• _Source material_
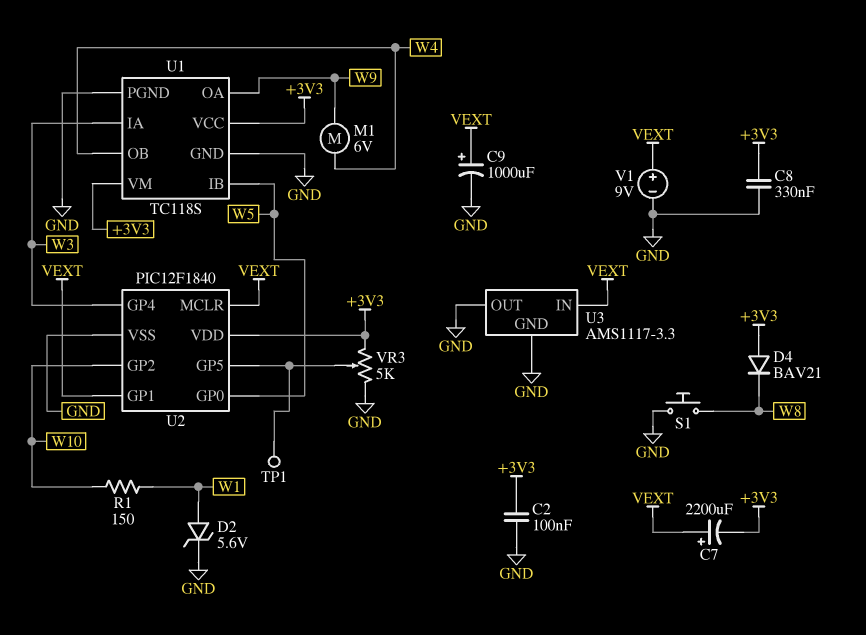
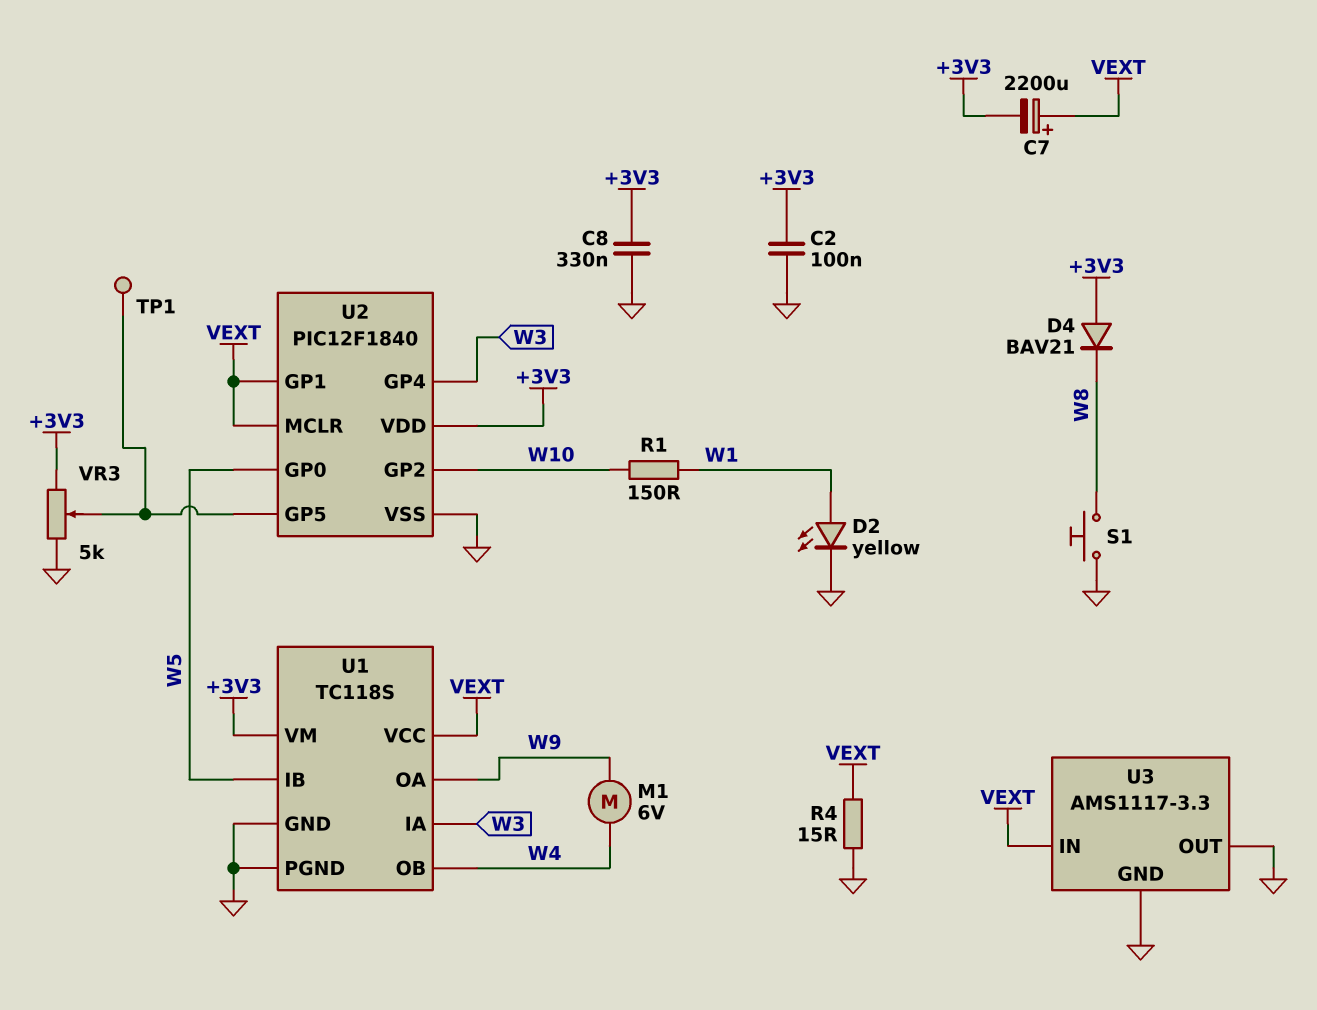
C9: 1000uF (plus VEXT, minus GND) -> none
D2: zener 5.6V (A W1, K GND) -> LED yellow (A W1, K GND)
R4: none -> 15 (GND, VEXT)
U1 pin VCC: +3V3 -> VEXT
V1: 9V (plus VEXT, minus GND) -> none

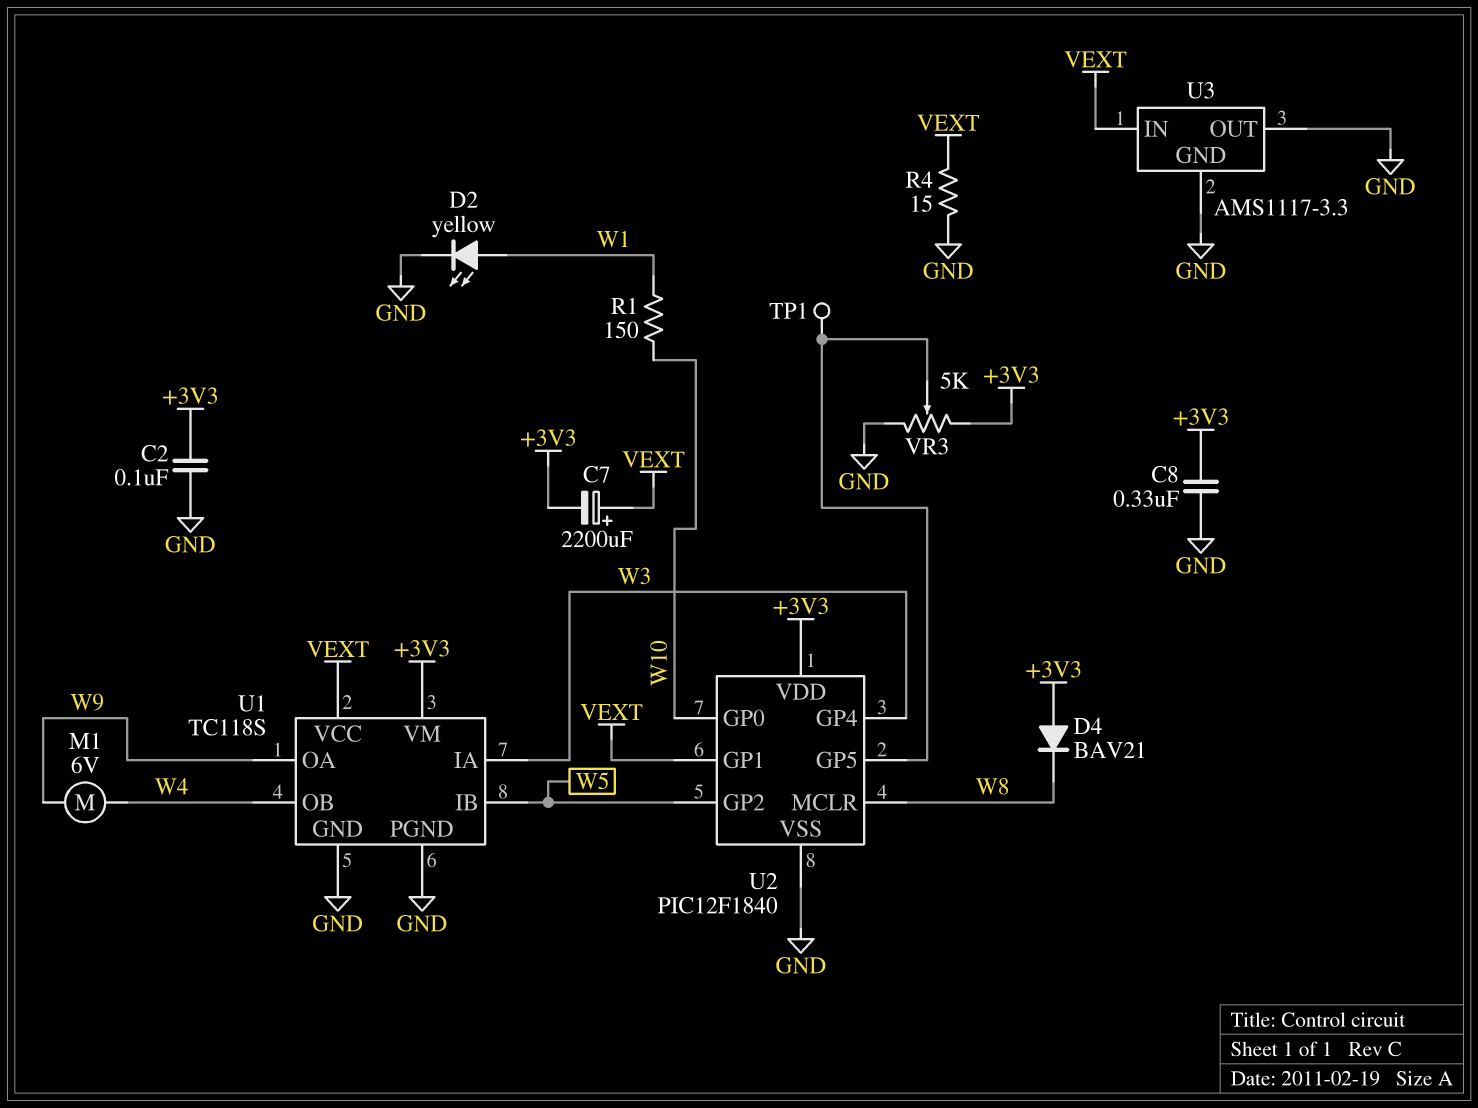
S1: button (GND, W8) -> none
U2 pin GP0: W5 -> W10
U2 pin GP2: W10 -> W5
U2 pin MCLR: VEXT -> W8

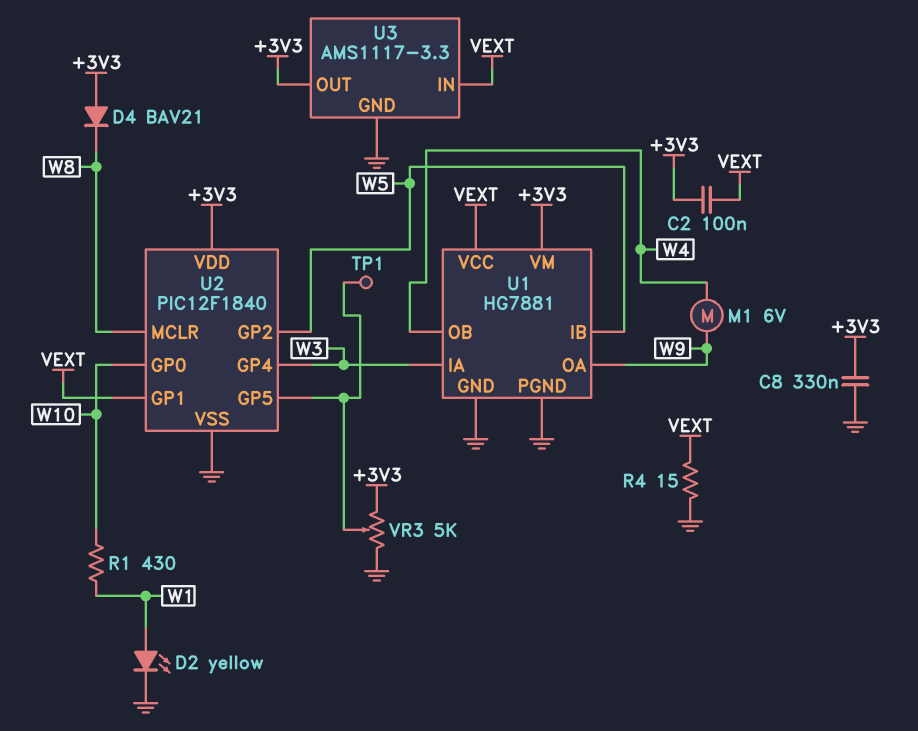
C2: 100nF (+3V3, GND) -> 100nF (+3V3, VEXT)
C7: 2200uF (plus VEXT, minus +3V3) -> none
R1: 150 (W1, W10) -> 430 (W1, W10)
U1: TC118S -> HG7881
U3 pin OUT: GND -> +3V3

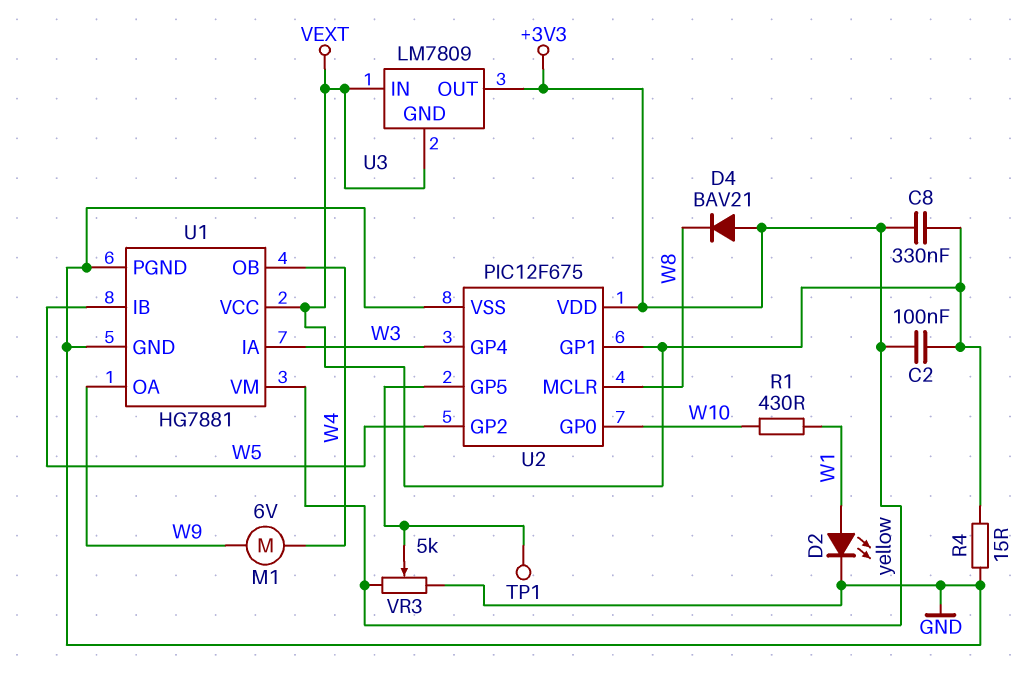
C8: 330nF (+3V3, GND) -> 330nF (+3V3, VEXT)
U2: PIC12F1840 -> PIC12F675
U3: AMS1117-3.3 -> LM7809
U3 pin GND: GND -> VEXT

• _Instructions for the task_
The entries above are to be copied exactly, with every picture left out.

• _Reply to the task_
C9: 1000uF (plus VEXT, minus GND) -> none
D2: zener 5.6V (A W1, K GND) -> LED yellow (A W1, K GND)
R4: none -> 15 (GND, VEXT)
U1 pin VCC: +3V3 -> VEXT
V1: 9V (plus VEXT, minus GND) -> none

S1: button (GND, W8) -> none
U2 pin GP0: W5 -> W10
U2 pin GP2: W10 -> W5
U2 pin MCLR: VEXT -> W8

C2: 100nF (+3V3, GND) -> 100nF (+3V3, VEXT)
C7: 2200uF (plus VEXT, minus +3V3) -> none
R1: 150 (W1, W10) -> 430 (W1, W10)
U1: TC118S -> HG7881
U3 pin OUT: GND -> +3V3

C8: 330nF (+3V3, GND) -> 330nF (+3V3, VEXT)
U2: PIC12F1840 -> PIC12F675
U3: AMS1117-3.3 -> LM7809
U3 pin GND: GND -> VEXT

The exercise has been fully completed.